*** RECORD SET ***

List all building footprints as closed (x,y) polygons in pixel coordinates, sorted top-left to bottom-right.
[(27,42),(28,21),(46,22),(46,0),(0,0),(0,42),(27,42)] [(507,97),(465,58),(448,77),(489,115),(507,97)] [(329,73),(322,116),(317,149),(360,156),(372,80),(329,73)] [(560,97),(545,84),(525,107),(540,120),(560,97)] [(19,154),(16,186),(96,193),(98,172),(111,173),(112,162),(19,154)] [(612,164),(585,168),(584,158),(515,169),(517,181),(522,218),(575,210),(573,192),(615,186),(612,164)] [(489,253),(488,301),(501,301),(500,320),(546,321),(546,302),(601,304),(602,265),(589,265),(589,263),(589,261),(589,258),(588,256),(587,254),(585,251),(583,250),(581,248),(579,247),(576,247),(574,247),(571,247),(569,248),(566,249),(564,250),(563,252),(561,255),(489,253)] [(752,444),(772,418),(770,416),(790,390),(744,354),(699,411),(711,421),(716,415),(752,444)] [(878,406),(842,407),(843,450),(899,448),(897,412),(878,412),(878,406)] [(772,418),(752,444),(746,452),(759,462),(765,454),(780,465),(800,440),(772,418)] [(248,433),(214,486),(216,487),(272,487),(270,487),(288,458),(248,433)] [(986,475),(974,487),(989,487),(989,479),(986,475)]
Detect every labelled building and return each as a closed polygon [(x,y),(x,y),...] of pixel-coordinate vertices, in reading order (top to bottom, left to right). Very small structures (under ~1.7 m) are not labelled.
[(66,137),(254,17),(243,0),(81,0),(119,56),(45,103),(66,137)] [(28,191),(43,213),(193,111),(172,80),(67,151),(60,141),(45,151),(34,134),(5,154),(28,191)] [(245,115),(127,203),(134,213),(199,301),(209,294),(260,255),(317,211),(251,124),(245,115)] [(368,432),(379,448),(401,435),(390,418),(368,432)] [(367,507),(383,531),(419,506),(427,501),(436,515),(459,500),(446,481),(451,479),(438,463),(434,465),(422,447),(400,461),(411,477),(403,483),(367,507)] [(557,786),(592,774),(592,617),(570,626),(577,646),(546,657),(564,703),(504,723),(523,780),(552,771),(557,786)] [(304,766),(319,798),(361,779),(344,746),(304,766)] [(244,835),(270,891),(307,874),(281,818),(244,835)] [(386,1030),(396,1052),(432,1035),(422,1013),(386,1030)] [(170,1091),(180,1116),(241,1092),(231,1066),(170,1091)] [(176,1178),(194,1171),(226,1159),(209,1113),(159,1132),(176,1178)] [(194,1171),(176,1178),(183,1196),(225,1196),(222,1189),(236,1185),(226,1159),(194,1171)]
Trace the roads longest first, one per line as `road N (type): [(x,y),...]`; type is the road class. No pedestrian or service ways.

***

## EXERCISE DIRECTIONS
Restate every line of the data word for word.

## FINAL ANSWER
List all building footprints as closed (x,y) polygons in pixel coordinates, sorted top-left to bottom-right.
[(27,42),(28,21),(46,22),(46,0),(0,0),(0,42),(27,42)] [(507,97),(465,58),(448,77),(489,115),(507,97)] [(329,73),(322,116),(317,149),(360,156),(372,80),(329,73)] [(560,97),(545,84),(525,107),(540,120),(560,97)] [(19,154),(16,186),(96,193),(98,172),(111,173),(112,162),(19,154)] [(612,164),(585,168),(584,158),(515,169),(517,181),(522,218),(575,210),(573,192),(615,186),(612,164)] [(489,253),(488,301),(501,301),(500,320),(546,321),(546,302),(601,304),(602,265),(589,265),(589,263),(589,261),(589,258),(588,256),(587,254),(585,251),(583,250),(581,248),(579,247),(576,247),(574,247),(571,247),(569,248),(566,249),(564,250),(563,252),(561,255),(489,253)] [(752,444),(772,418),(770,416),(790,390),(744,354),(699,411),(711,421),(716,415),(752,444)] [(878,406),(842,407),(843,450),(899,448),(897,412),(878,412),(878,406)] [(772,418),(752,444),(746,452),(759,462),(765,454),(780,465),(800,440),(772,418)] [(248,433),(214,486),(216,487),(272,487),(270,487),(288,458),(248,433)] [(986,475),(974,487),(989,487),(989,479),(986,475)]
Detect every labelled building and return each as a closed polygon [(x,y),(x,y),...] of pixel-coordinate vertices, in reading order (top to bottom, left to right). Very small structures (under ~1.7 m) are not labelled.
[(66,137),(254,17),(243,0),(81,0),(119,56),(45,103),(66,137)] [(28,191),(43,213),(193,111),(172,80),(67,151),(60,141),(45,151),(34,134),(5,154),(28,191)] [(245,115),(127,203),(134,213),(199,301),(209,294),(260,255),(317,211),(251,124),(245,115)] [(368,432),(379,448),(401,435),(390,418),(368,432)] [(367,507),(383,531),(419,506),(427,501),(436,515),(459,500),(446,481),(451,479),(438,463),(434,465),(422,447),(400,461),(411,477),(403,483),(367,507)] [(557,786),(592,774),(592,617),(570,626),(577,646),(546,657),(564,703),(504,723),(523,780),(552,771),(557,786)] [(304,766),(319,798),(361,779),(344,746),(304,766)] [(244,835),(270,891),(307,874),(281,818),(244,835)] [(386,1030),(396,1052),(432,1035),(422,1013),(386,1030)] [(170,1091),(180,1116),(241,1092),(231,1066),(170,1091)] [(176,1178),(194,1171),(226,1159),(209,1113),(159,1132),(176,1178)] [(194,1171),(176,1178),(183,1196),(225,1196),(222,1189),(236,1185),(226,1159),(194,1171)]
Trace the roads longest first, one per line as `road N (type): [(x,y),...]`; type is the road class. No pedestrian or service ways.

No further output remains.